Would you reproduce every record exactly, leaving out the pictures?

·····

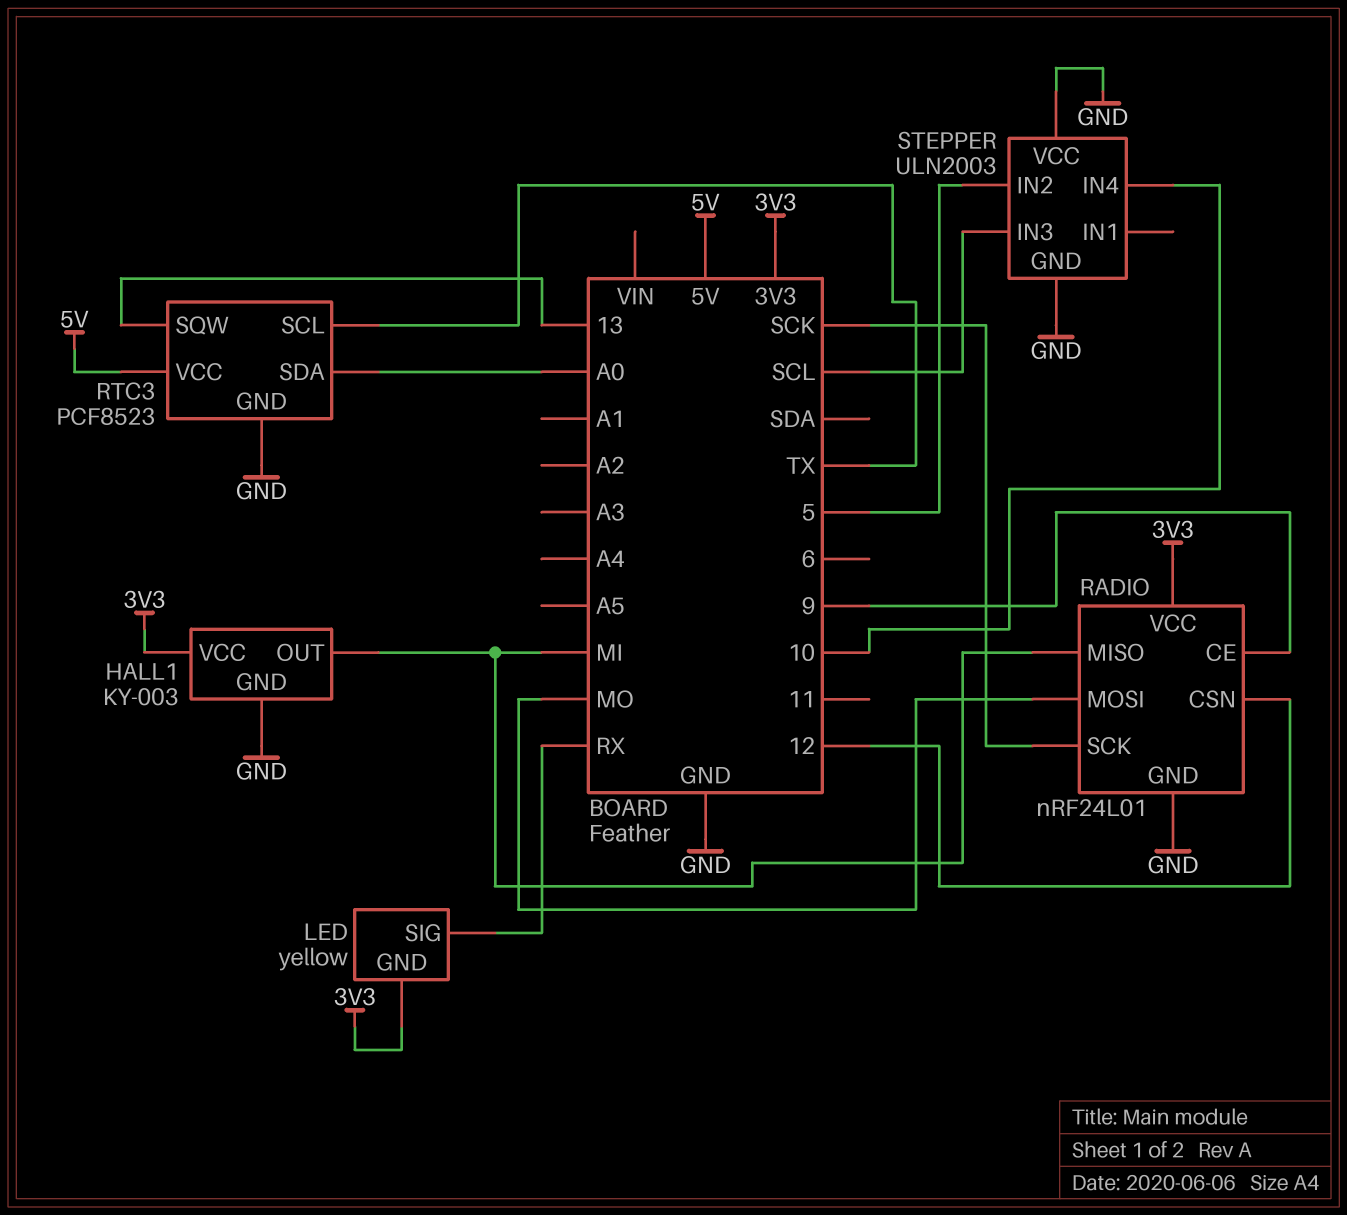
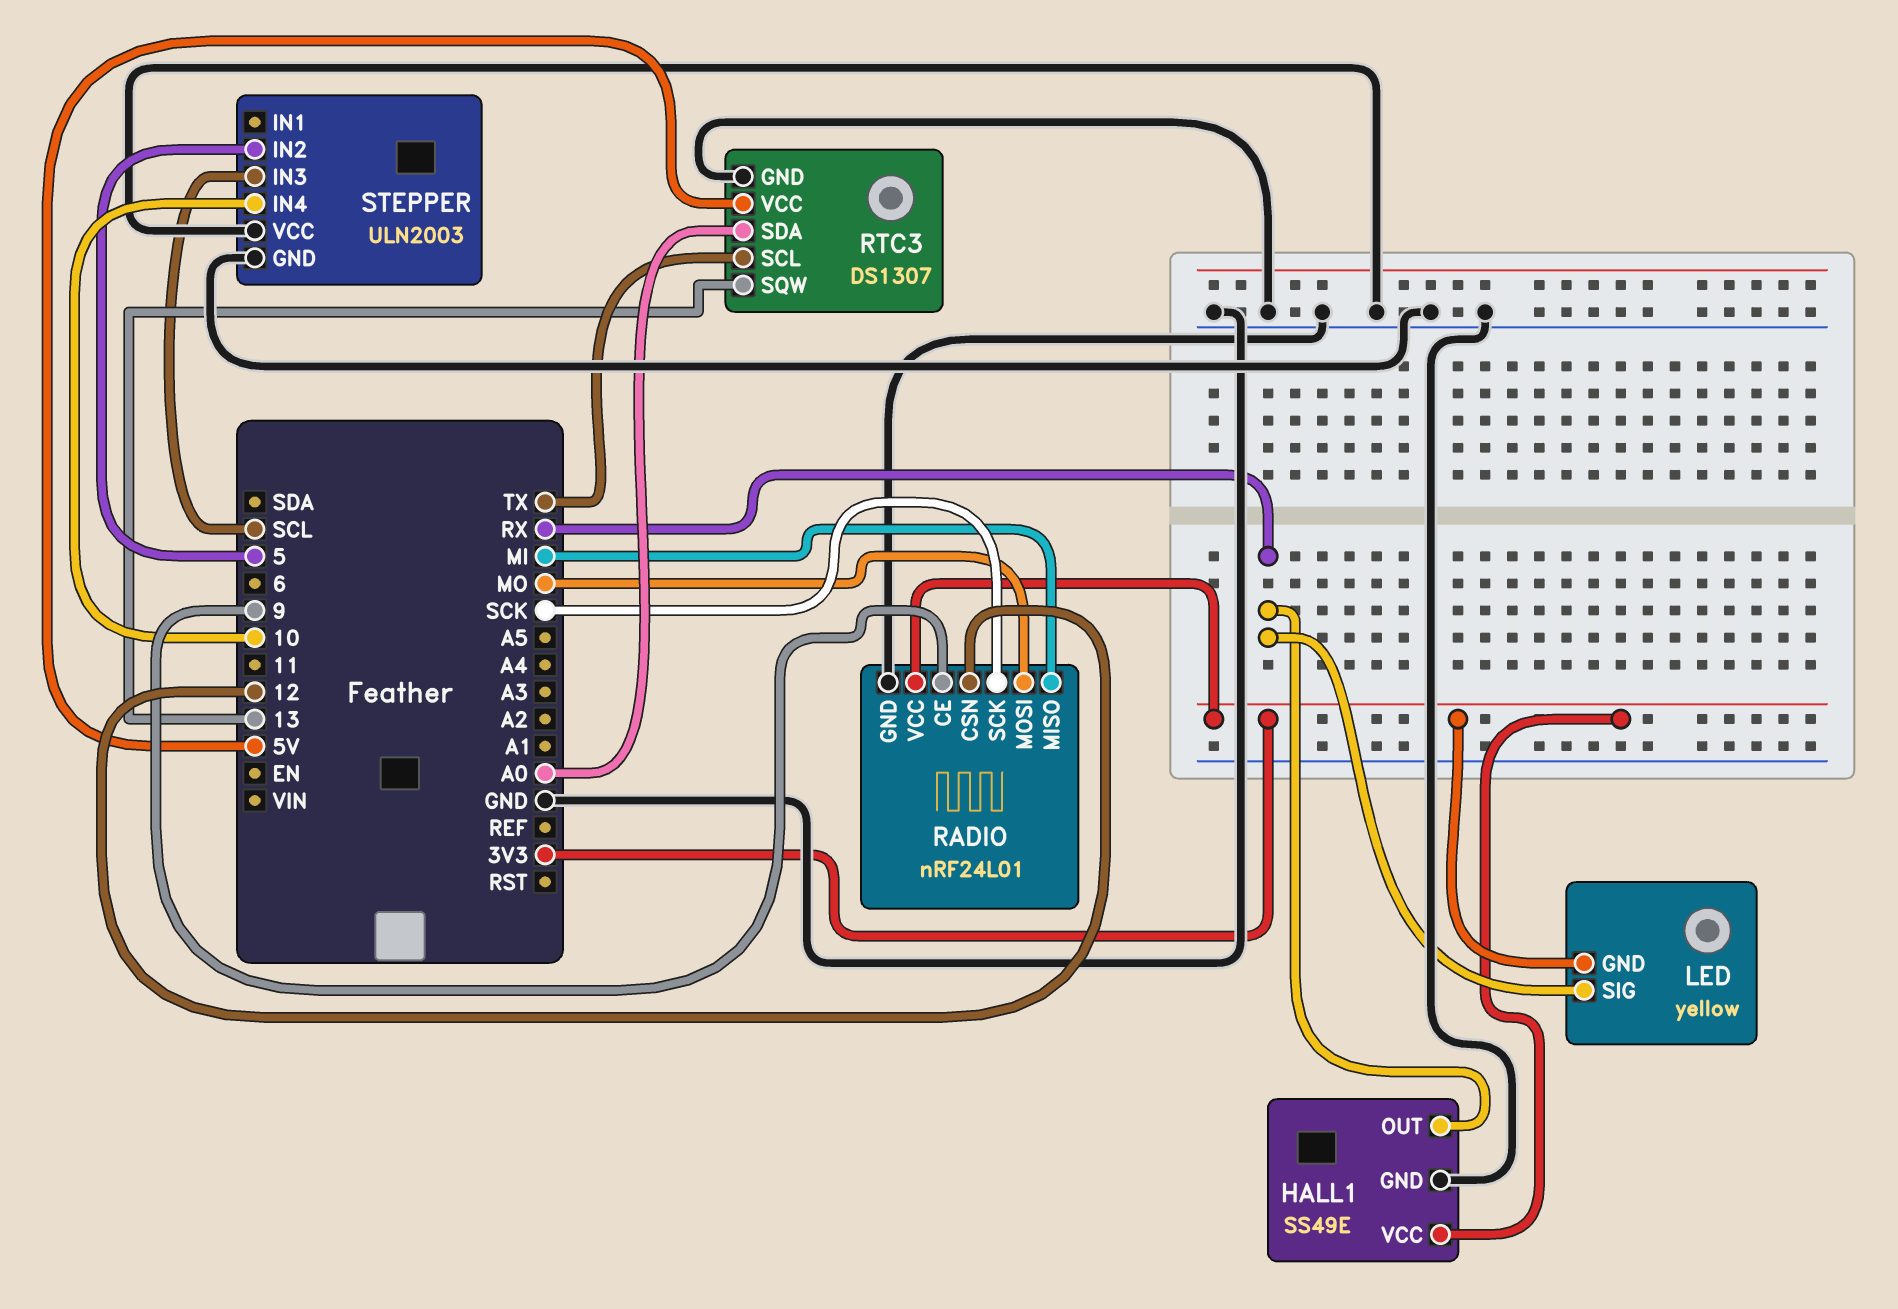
HALL1: KY-003 -> SS49E
HALL1 pin OUT: MI -> RX
RTC3: PCF8523 -> DS1307

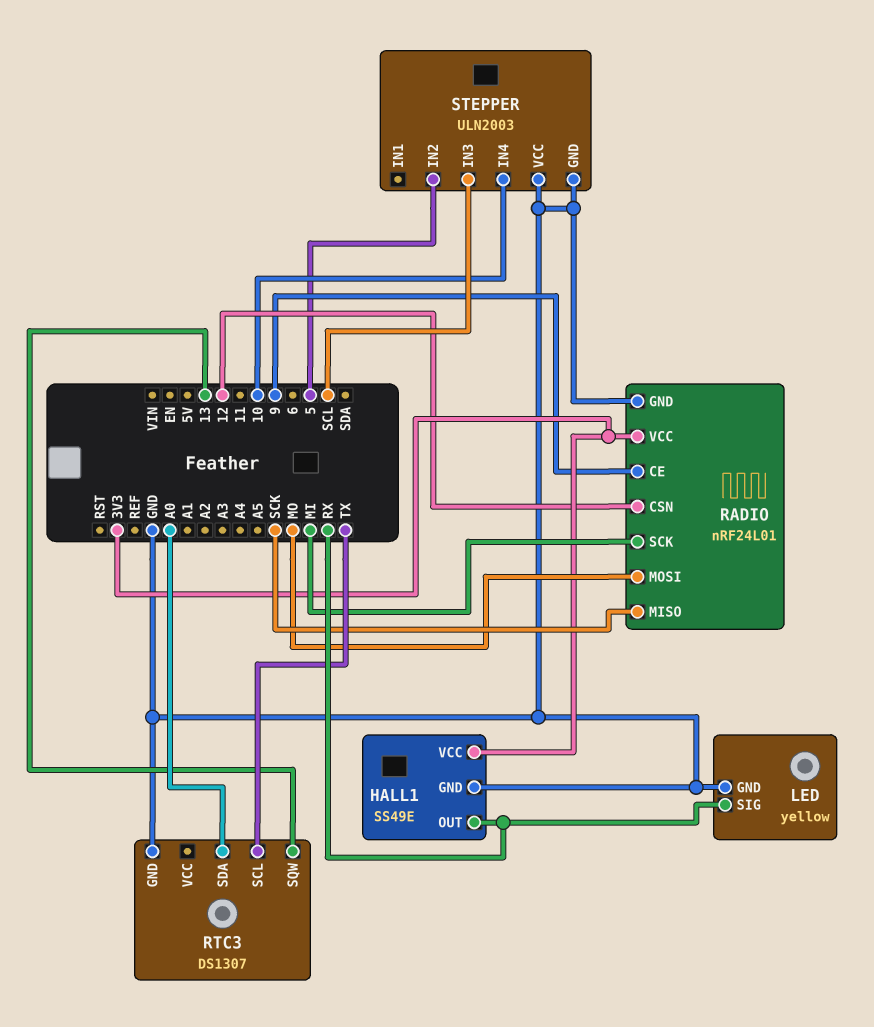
LED pin GND: 3V3 -> GND
RADIO pin MISO: MI -> SCK
RADIO pin SCK: SCK -> MI
RTC3 pin VCC: 5V -> none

·····

FINISHED TASK —
HALL1: KY-003 -> SS49E
HALL1 pin OUT: MI -> RX
RTC3: PCF8523 -> DS1307

LED pin GND: 3V3 -> GND
RADIO pin MISO: MI -> SCK
RADIO pin SCK: SCK -> MI
RTC3 pin VCC: 5V -> none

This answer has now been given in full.